WHAT YOU NEED TO DO: Word for word, write out the entries that follow, omitting all pictures.

Records excerpted from a collection
━━━
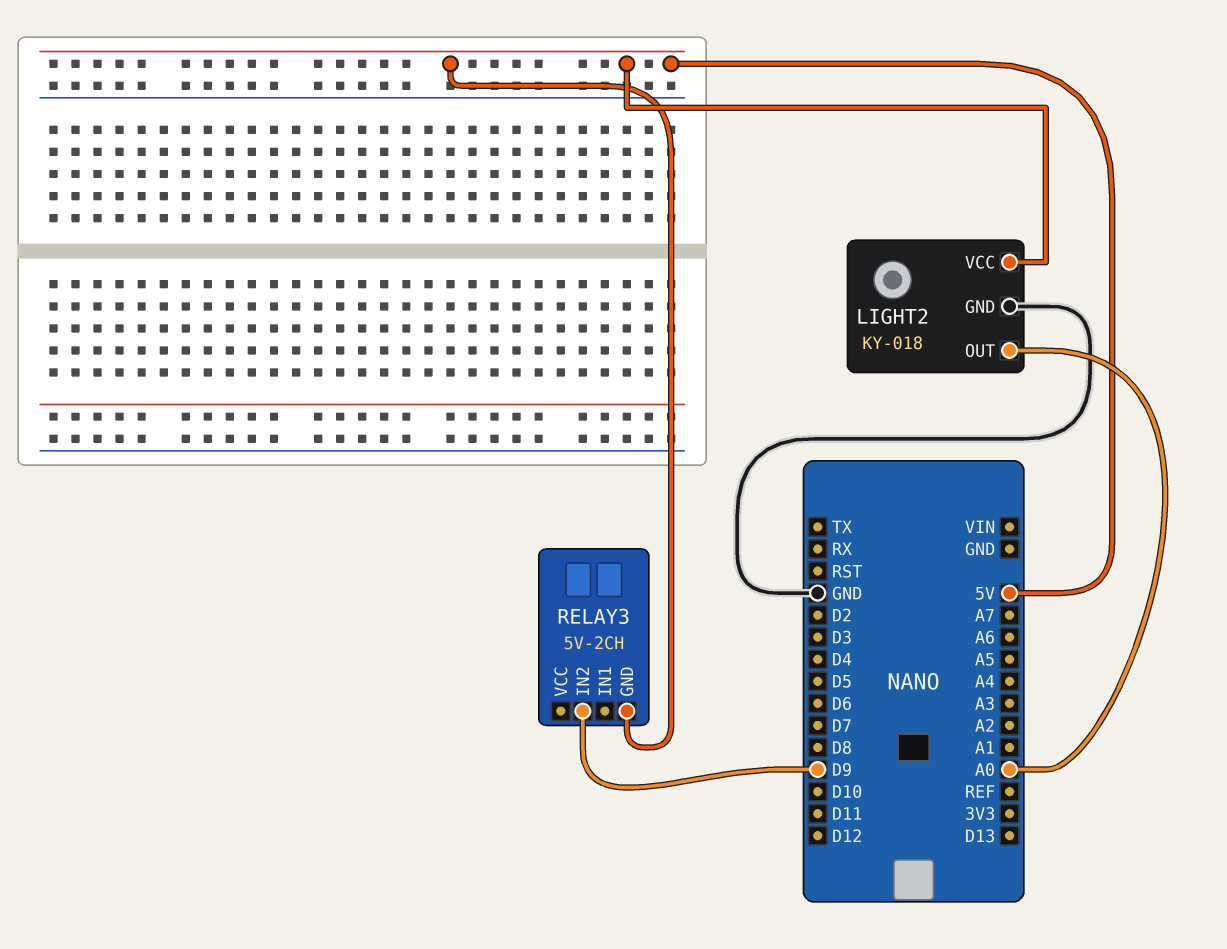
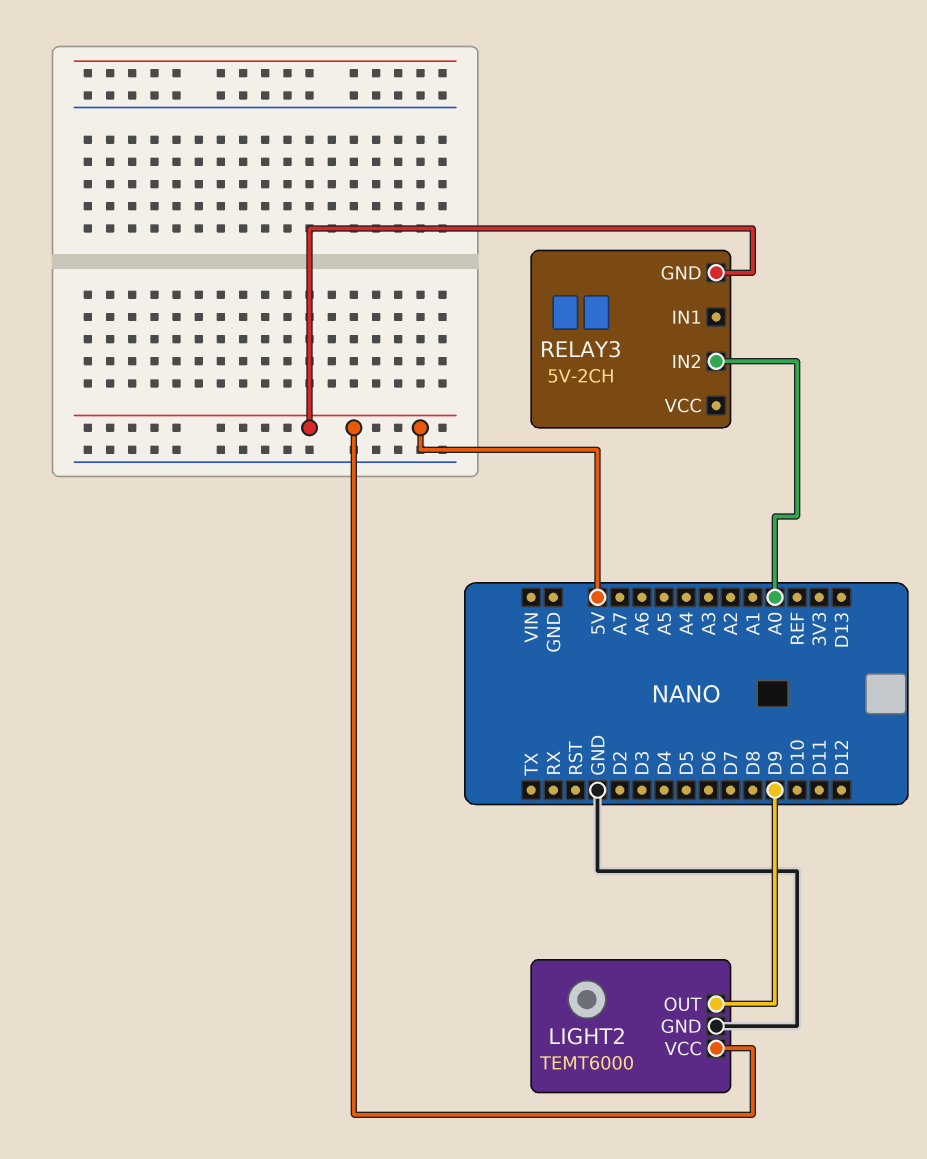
LIGHT2: KY-018 -> TEMT6000
LIGHT2 pin OUT: A0 -> D9
RELAY3 pin IN2: D9 -> A0

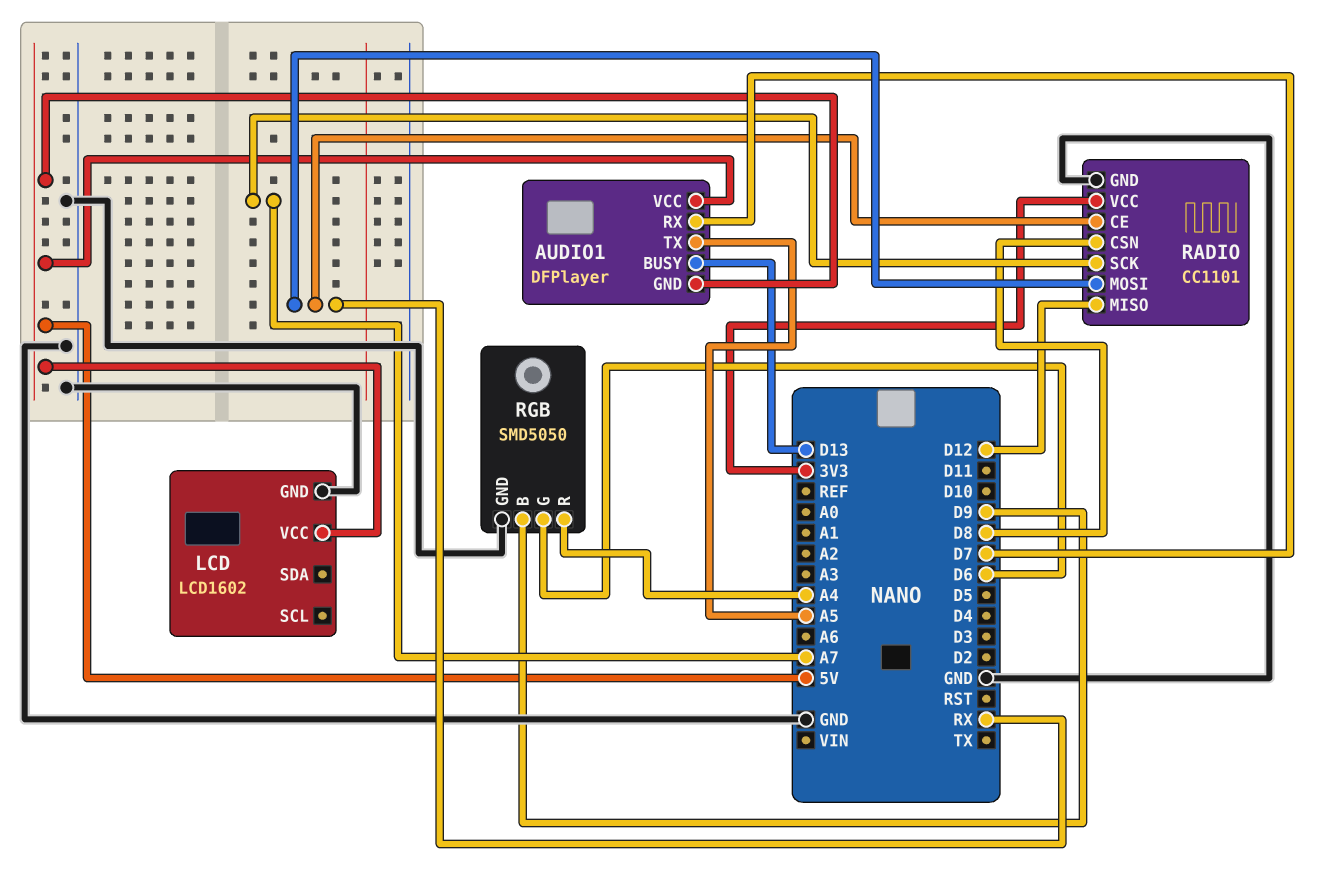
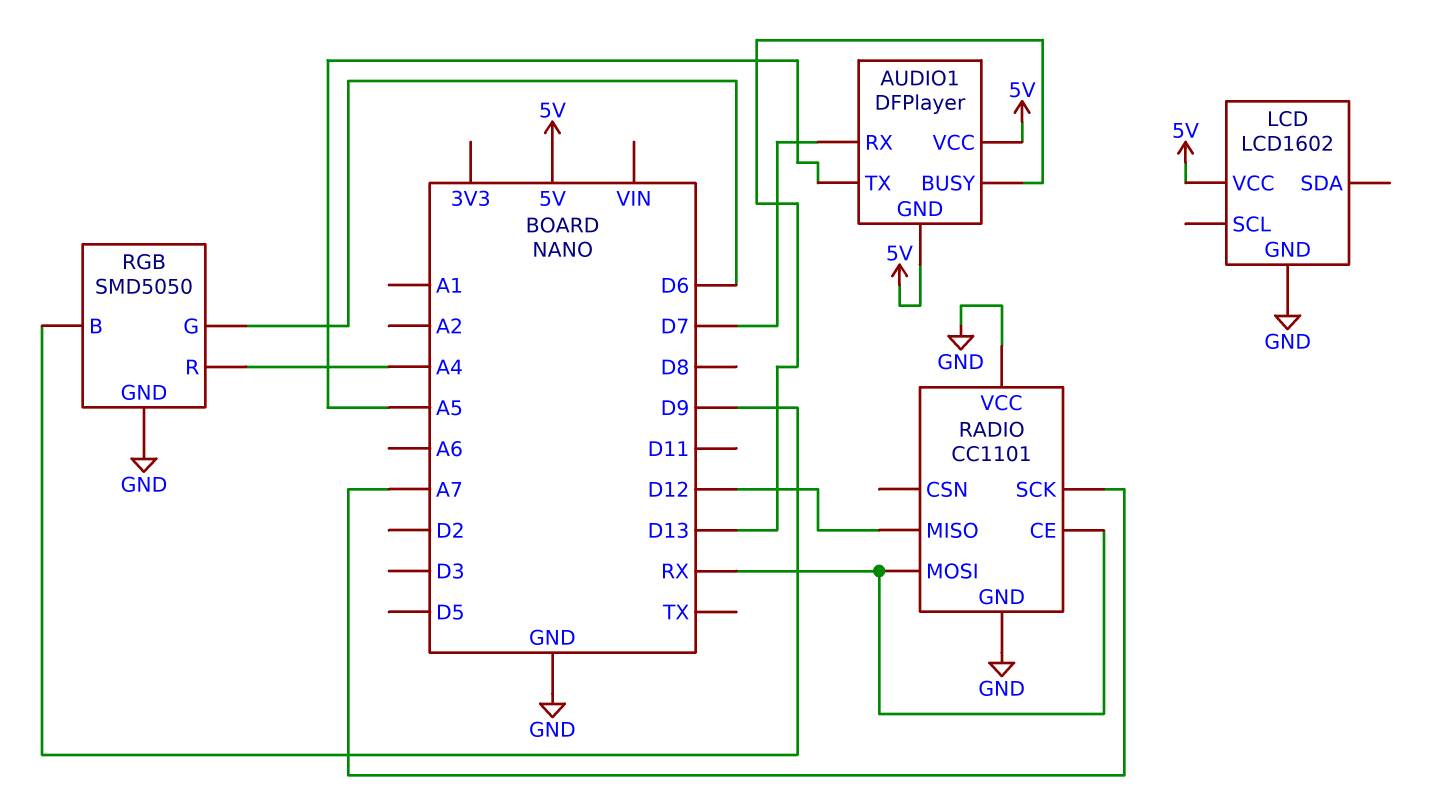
RADIO pin CSN: D8 -> none
RADIO pin VCC: 3V3 -> GND

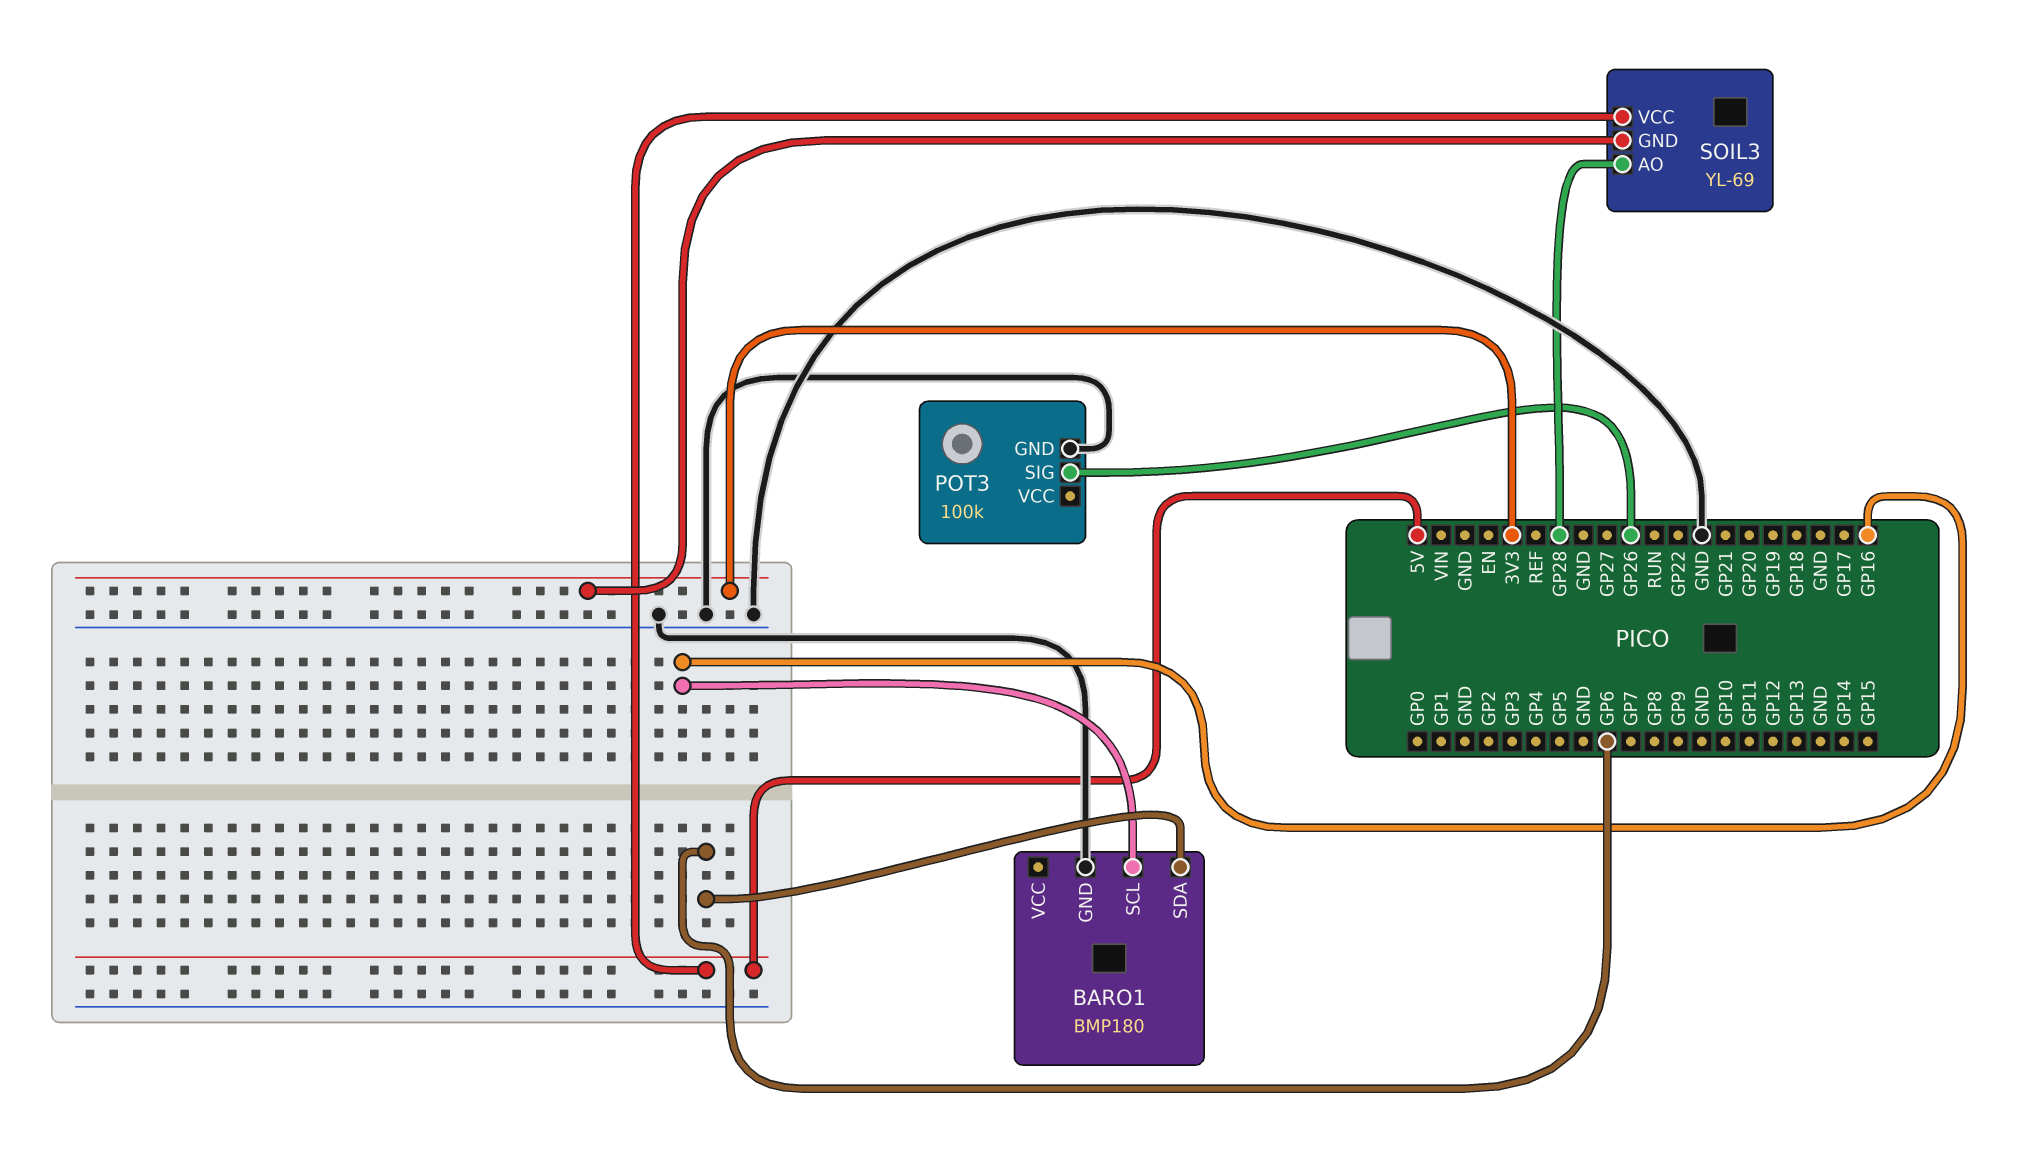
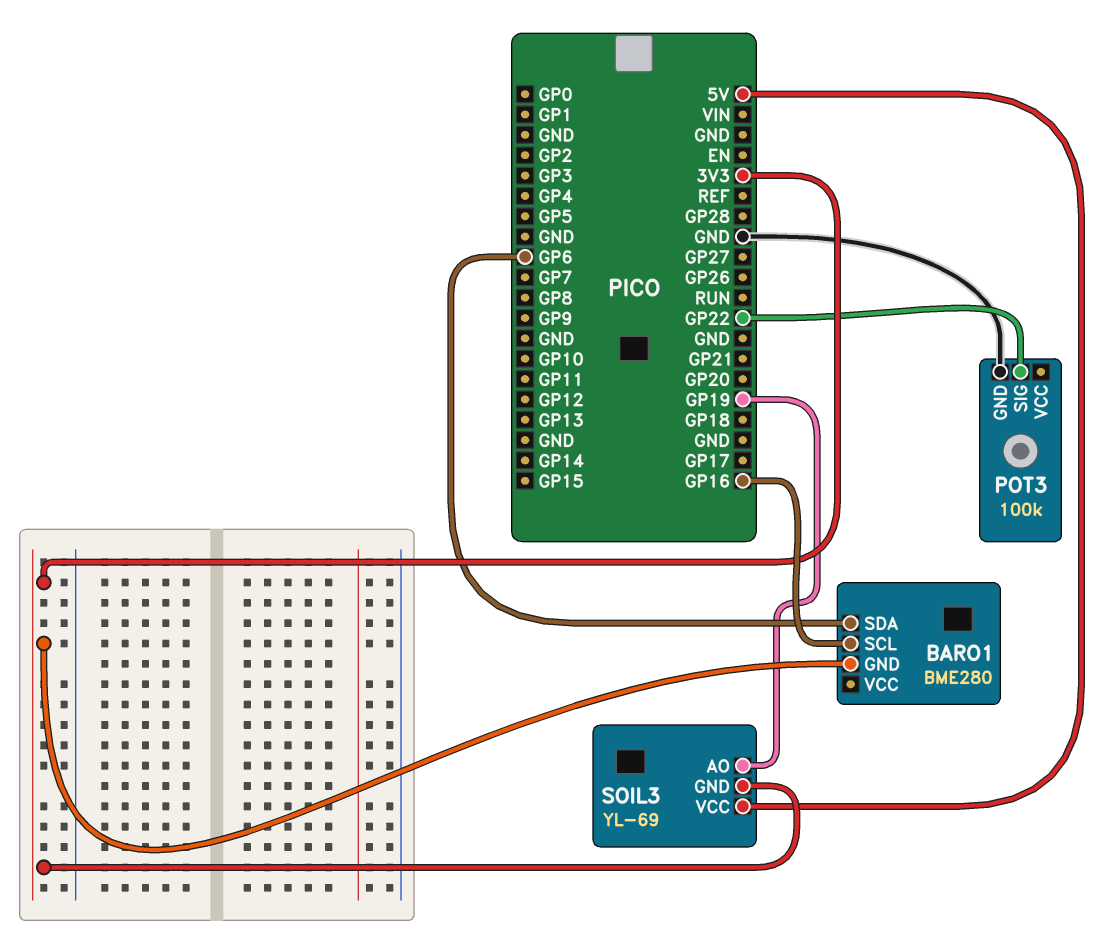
BARO1: BMP180 -> BME280
BARO1 pin GND: GND -> 3V3
POT3 pin SIG: GP26 -> GP22
SOIL3 pin AO: GP28 -> GP19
━━━
PROBLEM SOLUTION:
LIGHT2: KY-018 -> TEMT6000
LIGHT2 pin OUT: A0 -> D9
RELAY3 pin IN2: D9 -> A0

RADIO pin CSN: D8 -> none
RADIO pin VCC: 3V3 -> GND

BARO1: BMP180 -> BME280
BARO1 pin GND: GND -> 3V3
POT3 pin SIG: GP26 -> GP22
SOIL3 pin AO: GP28 -> GP19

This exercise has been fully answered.